▸ Work to be completed
Write out the lines below once more, exactly as they appear. Do not include pictures.

-------------------------

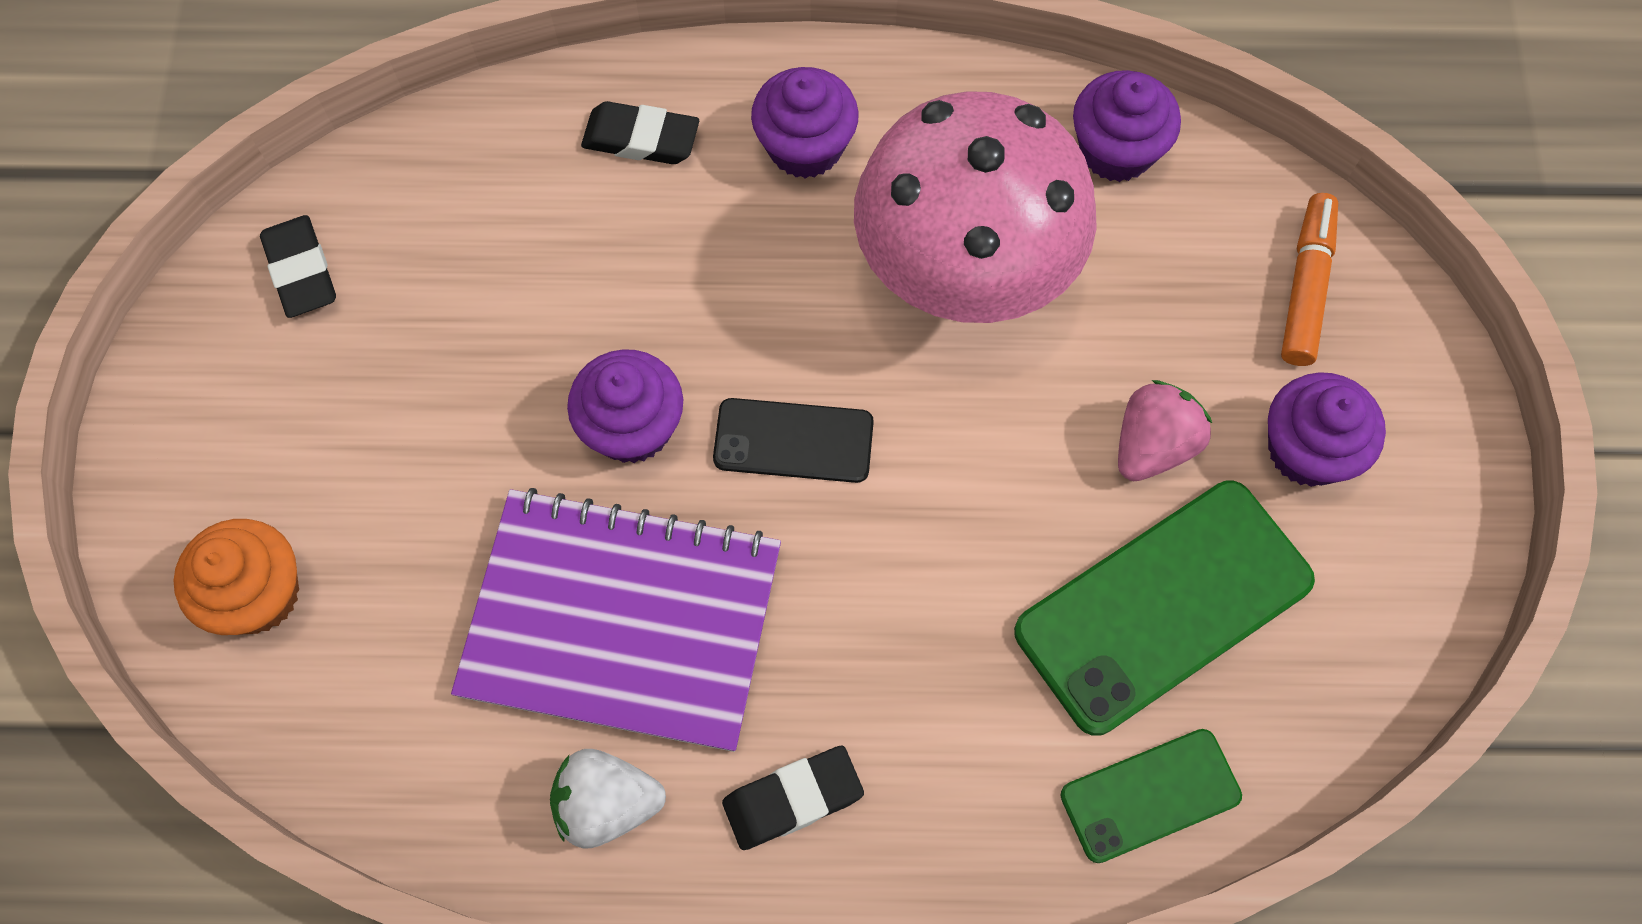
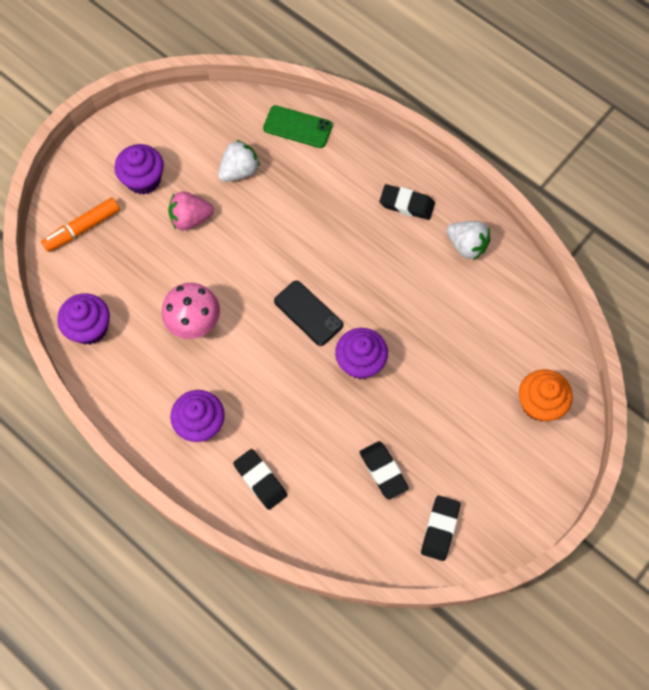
camera: 140 degrees left, 0 degrees up
purple notebook [451,488,781,752] -> none
pink mushroom [854,91,1097,323] -> pink mushroom [161,283,220,339], size x0.54
green phone [1014,481,1315,736] -> white strawberry [218,140,260,182]
none -> black eraser [360,441,409,500]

-------------------------

▸ Response to the task
camera: 140 degrees left, 0 degrees up
purple notebook [451,488,781,752] -> none
pink mushroom [854,91,1097,323] -> pink mushroom [161,283,220,339], size x0.54
green phone [1014,481,1315,736] -> white strawberry [218,140,260,182]
none -> black eraser [360,441,409,500]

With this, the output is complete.